Saved data entries:
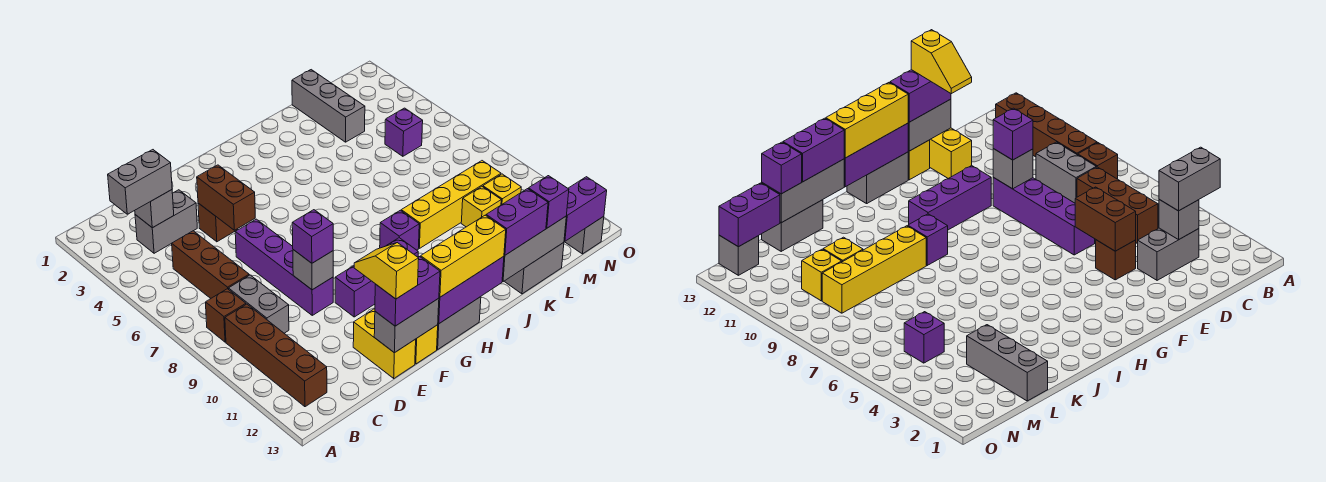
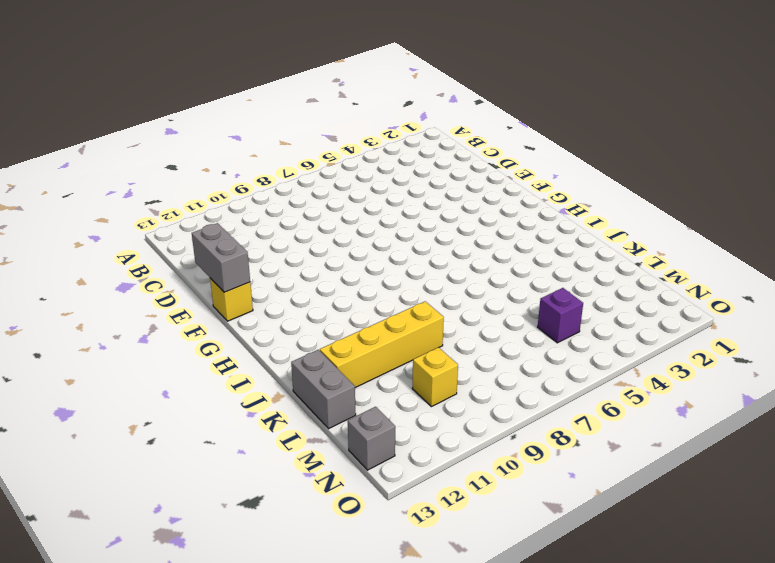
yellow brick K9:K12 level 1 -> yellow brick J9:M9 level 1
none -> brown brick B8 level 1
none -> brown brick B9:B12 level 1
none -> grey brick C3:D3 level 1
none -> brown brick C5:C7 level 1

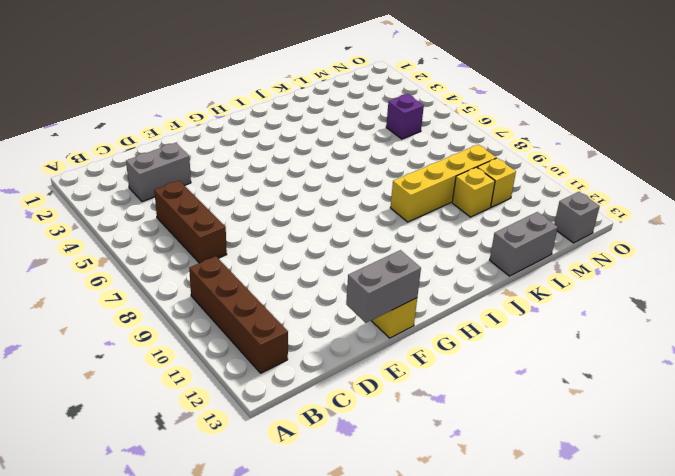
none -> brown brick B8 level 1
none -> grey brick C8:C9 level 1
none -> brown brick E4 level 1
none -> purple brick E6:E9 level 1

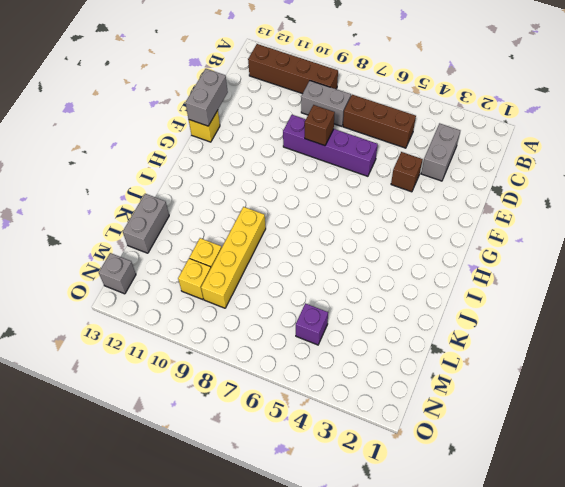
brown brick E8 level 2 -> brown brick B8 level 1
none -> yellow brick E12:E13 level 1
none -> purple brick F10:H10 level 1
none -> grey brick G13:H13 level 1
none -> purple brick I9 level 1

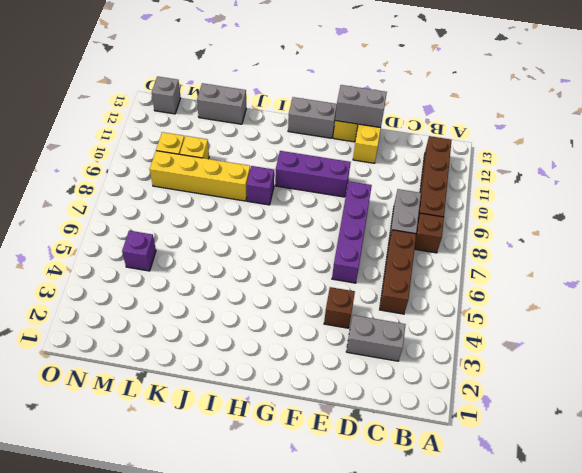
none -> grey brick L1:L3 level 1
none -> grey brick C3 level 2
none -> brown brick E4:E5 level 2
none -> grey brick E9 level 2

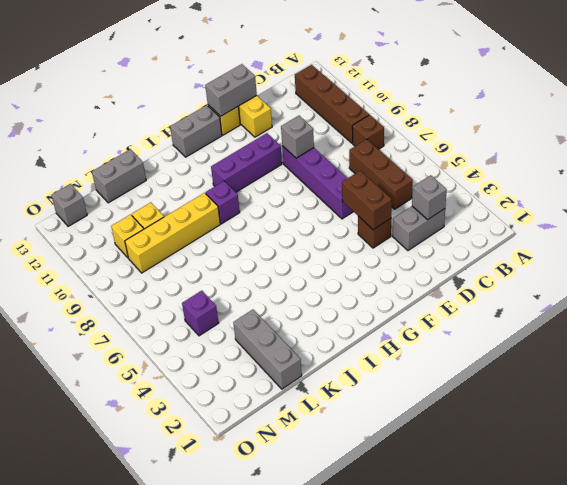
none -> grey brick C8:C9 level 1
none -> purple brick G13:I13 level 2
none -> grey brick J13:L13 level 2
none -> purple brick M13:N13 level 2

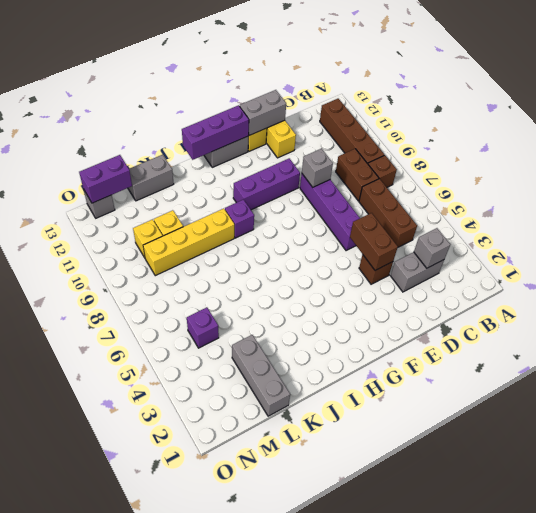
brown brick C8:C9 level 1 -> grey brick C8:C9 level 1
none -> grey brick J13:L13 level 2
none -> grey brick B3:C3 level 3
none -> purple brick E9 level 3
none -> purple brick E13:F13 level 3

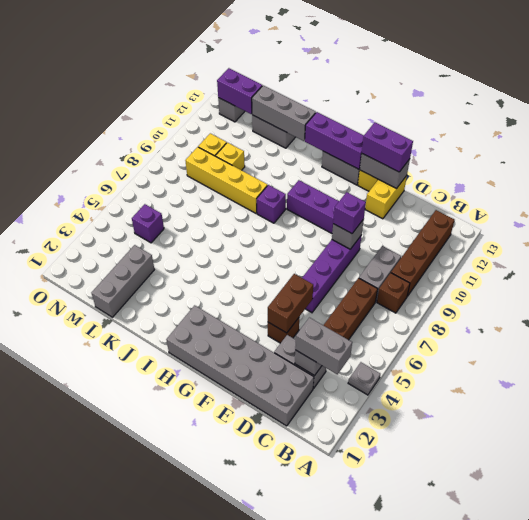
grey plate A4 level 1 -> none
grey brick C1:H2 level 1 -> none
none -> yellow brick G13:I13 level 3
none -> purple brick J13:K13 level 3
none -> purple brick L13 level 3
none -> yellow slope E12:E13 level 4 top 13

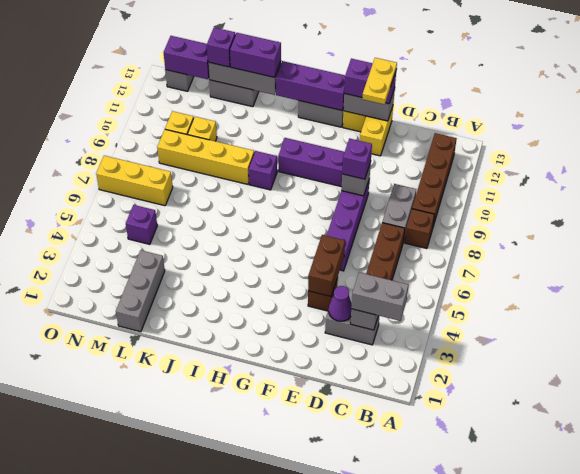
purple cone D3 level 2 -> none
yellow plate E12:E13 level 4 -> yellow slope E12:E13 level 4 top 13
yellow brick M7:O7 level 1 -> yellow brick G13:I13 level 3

ACTION ITEM: Each line above that contains "slope" must be copied out.

OUTPUT FOR THIS TASK:
none -> yellow slope E12:E13 level 4 top 13
yellow plate E12:E13 level 4 -> yellow slope E12:E13 level 4 top 13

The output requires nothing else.